Dataset excerpts
_____

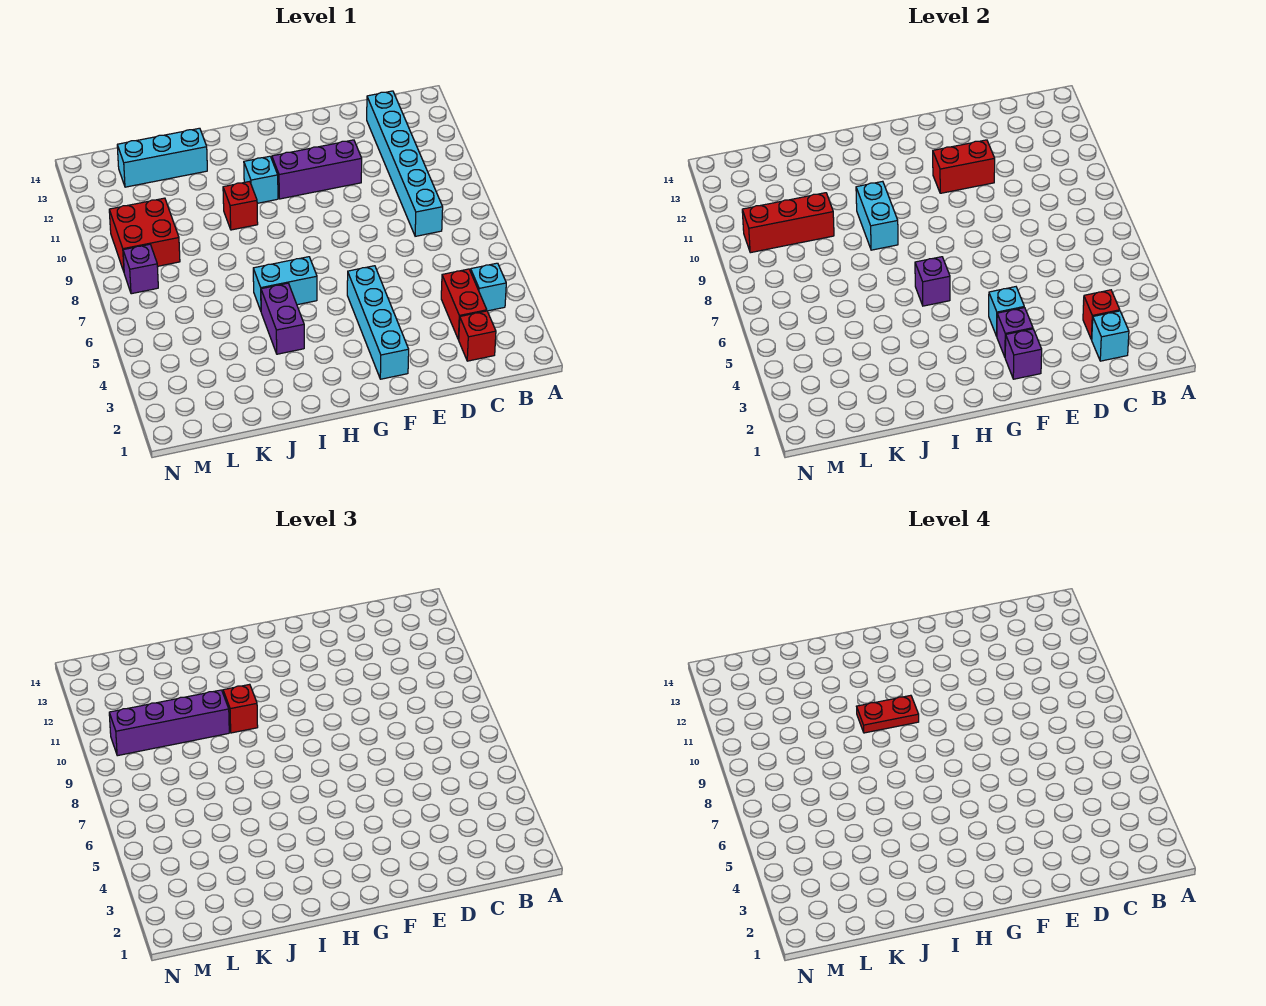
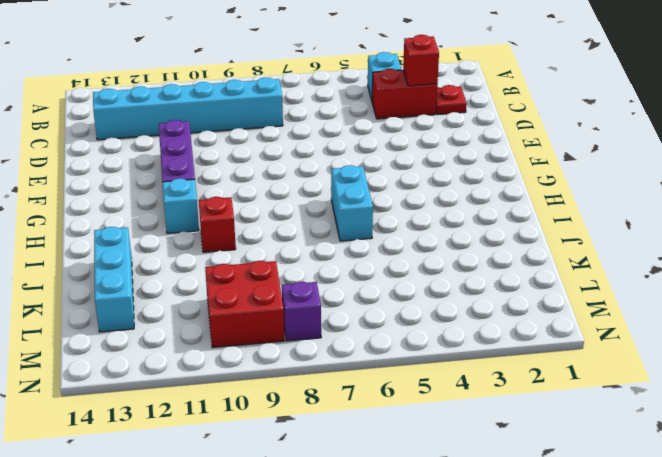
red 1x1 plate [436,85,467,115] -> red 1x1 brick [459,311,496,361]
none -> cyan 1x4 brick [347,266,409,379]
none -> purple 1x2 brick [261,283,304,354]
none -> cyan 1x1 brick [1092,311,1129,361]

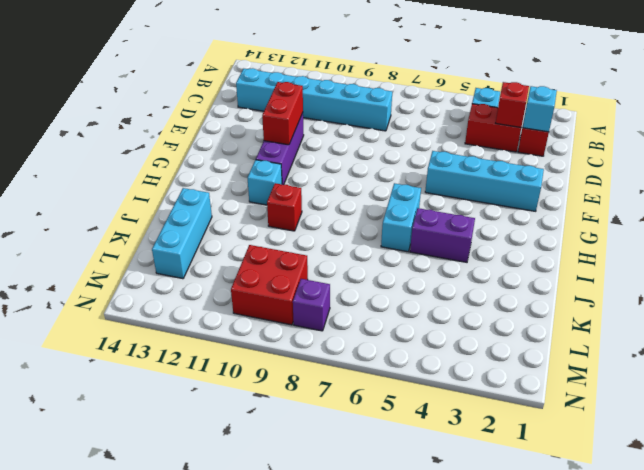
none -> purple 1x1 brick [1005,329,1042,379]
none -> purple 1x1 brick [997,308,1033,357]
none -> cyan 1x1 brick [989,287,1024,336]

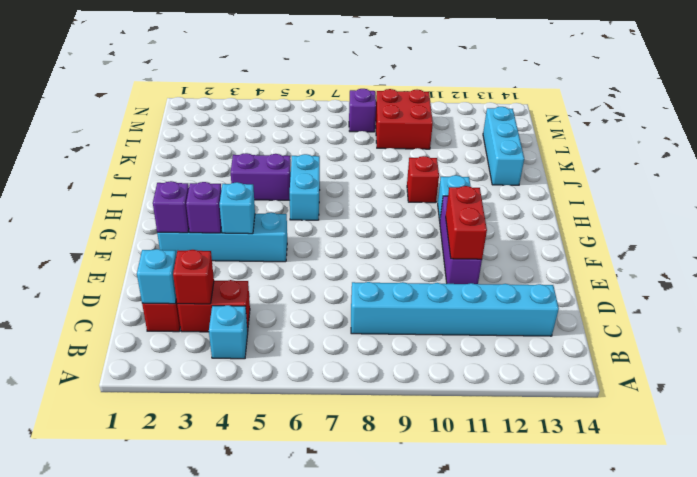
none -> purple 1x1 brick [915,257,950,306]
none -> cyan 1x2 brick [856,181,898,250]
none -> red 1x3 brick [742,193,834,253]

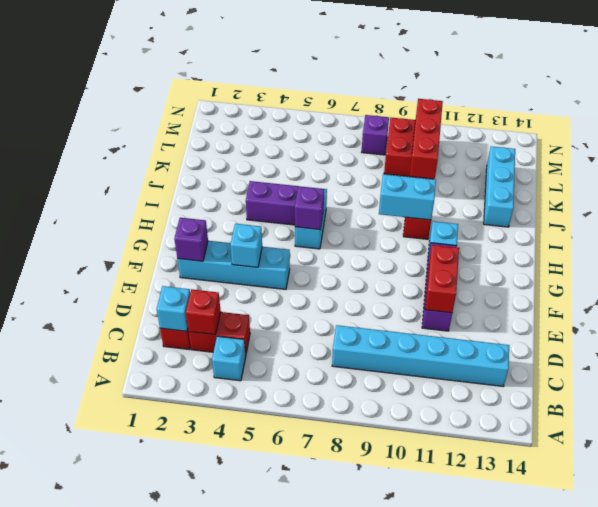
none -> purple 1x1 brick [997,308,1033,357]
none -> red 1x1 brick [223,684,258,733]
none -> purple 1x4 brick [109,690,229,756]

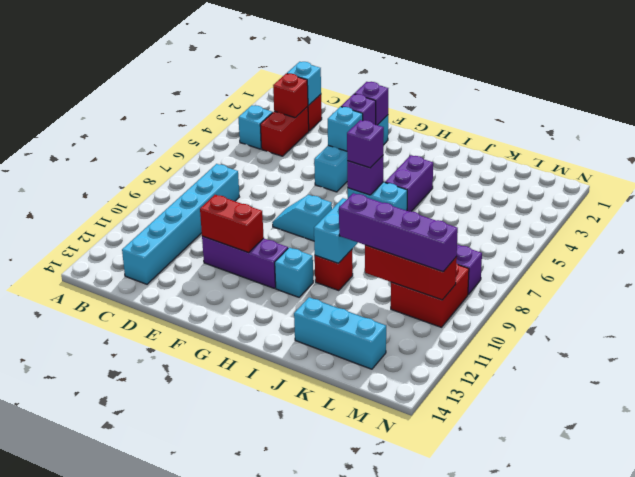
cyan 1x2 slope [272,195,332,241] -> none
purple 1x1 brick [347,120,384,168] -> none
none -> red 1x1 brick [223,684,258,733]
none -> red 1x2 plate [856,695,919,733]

_____

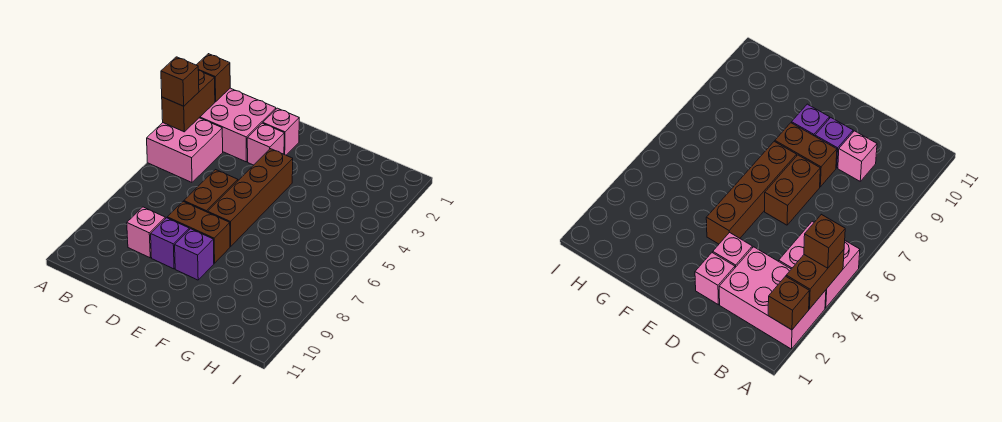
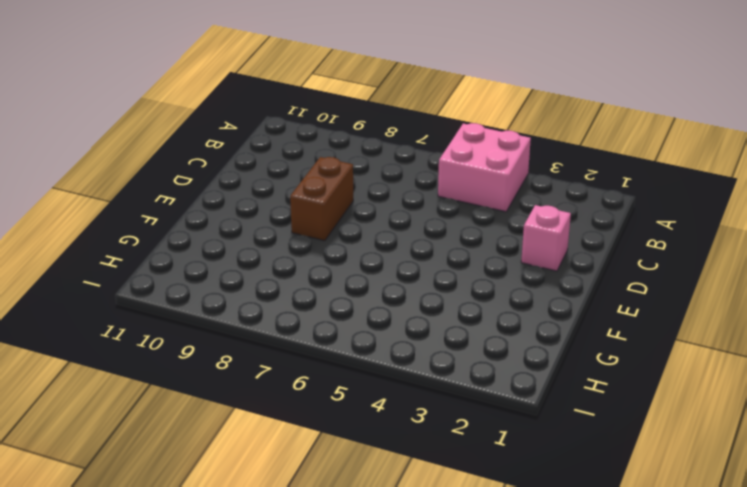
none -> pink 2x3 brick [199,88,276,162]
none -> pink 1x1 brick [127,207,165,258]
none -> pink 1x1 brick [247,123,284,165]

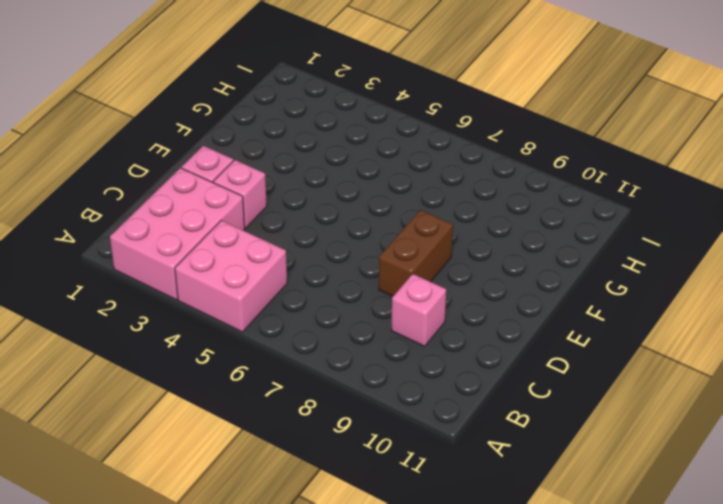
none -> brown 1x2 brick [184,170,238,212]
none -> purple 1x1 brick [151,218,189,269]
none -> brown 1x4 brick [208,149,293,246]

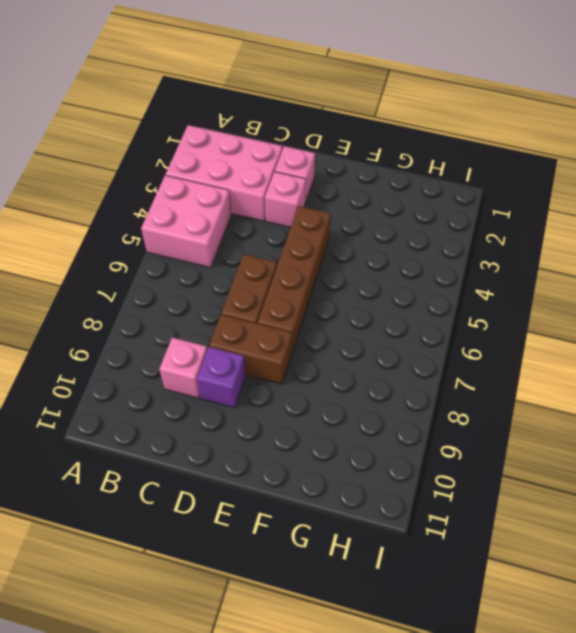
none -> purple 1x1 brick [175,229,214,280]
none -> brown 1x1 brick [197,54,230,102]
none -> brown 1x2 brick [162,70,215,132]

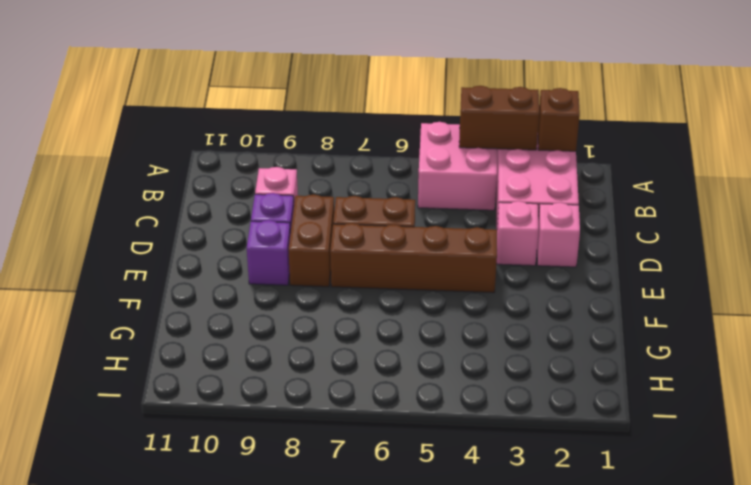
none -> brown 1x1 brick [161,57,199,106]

_____

*What needs to be done:* Going by the data above, the answer is exactly the lines from the one holding "none -> cyan 1x1 brick [989,287,1024,336]" to the one holding "purple 1x1 brick [347,120,384,168] -> none", both kept, with the pictures left out.

*Reply:*
none -> cyan 1x1 brick [989,287,1024,336]

none -> purple 1x1 brick [915,257,950,306]
none -> cyan 1x2 brick [856,181,898,250]
none -> red 1x3 brick [742,193,834,253]

none -> purple 1x1 brick [997,308,1033,357]
none -> red 1x1 brick [223,684,258,733]
none -> purple 1x4 brick [109,690,229,756]

cyan 1x2 slope [272,195,332,241] -> none
purple 1x1 brick [347,120,384,168] -> none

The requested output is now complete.